— Start of Extracted records —

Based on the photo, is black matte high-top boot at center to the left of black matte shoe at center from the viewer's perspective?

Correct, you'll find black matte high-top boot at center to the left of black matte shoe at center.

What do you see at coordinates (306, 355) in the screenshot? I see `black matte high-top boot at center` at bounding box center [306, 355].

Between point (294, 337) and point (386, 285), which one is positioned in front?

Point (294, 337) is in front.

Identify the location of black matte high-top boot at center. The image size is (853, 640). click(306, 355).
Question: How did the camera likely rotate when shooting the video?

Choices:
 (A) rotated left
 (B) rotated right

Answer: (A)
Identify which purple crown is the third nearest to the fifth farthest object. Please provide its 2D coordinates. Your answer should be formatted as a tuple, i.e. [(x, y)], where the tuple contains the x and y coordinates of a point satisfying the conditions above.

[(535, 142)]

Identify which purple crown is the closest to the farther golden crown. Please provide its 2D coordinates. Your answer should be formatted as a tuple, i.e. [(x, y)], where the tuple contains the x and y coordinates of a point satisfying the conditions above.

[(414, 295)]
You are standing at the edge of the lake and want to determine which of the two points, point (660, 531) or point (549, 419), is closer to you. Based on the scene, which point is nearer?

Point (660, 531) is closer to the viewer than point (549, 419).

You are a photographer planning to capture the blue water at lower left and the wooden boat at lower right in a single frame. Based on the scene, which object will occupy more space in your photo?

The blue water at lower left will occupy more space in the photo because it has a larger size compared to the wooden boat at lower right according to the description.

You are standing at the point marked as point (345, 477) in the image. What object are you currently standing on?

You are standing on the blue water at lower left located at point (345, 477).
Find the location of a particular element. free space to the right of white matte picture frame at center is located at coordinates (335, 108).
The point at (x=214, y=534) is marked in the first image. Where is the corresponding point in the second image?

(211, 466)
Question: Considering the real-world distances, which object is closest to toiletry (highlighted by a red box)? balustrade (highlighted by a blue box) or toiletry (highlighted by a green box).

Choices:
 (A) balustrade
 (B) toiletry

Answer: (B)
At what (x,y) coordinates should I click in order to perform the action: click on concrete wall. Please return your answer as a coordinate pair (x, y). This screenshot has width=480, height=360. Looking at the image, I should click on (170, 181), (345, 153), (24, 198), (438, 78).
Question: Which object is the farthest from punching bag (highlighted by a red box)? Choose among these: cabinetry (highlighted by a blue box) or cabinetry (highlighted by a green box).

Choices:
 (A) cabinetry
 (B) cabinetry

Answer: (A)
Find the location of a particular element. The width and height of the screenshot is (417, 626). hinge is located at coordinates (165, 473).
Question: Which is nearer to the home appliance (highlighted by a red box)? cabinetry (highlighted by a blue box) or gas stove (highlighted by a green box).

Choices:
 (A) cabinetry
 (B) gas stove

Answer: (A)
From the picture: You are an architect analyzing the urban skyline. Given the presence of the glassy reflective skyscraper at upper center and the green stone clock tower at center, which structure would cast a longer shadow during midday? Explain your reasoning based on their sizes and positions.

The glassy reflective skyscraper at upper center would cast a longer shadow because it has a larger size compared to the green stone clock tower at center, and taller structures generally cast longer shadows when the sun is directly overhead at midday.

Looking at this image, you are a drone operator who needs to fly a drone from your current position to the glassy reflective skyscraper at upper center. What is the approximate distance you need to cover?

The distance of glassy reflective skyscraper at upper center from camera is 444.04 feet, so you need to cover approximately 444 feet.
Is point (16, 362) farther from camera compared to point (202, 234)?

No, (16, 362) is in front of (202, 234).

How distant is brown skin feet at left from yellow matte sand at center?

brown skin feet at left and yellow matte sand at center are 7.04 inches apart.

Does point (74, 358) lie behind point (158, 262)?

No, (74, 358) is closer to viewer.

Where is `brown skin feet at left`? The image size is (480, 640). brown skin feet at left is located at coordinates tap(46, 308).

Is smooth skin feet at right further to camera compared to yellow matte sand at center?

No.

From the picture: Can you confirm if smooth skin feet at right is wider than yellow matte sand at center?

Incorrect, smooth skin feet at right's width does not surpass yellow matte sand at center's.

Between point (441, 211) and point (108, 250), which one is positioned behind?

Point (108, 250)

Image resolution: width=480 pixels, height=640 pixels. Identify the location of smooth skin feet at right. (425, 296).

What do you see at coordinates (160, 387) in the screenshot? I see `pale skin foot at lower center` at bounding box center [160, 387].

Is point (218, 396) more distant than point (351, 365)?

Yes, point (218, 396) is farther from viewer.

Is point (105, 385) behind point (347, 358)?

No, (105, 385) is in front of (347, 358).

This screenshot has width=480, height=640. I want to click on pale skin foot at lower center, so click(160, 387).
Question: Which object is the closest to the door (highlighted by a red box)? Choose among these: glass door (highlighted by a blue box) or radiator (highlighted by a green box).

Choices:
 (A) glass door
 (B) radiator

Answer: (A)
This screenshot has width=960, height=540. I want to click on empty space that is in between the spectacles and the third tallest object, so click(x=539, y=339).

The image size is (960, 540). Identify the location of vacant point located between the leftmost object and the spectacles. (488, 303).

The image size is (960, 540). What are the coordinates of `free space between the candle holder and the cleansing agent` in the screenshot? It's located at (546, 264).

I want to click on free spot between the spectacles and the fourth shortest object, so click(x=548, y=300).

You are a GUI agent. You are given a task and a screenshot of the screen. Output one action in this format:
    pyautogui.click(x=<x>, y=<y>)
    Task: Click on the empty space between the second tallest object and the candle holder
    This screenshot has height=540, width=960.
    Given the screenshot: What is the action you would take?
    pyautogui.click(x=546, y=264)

— End of Extracted records —

◆ Exercise task: Rewrite the lines of the entries above, starting with the line that contains "brown skin feet at left and" and going through the line that contains "No, (74, 358) is closer to viewer.". Switch "apart" to "away from each other", leave everything else unchanged, and return only those lines.

◆ Exercise output:
brown skin feet at left and yellow matte sand at center are 7.04 inches away from each other.

Does point (74, 358) lie behind point (158, 262)?

No, (74, 358) is closer to viewer.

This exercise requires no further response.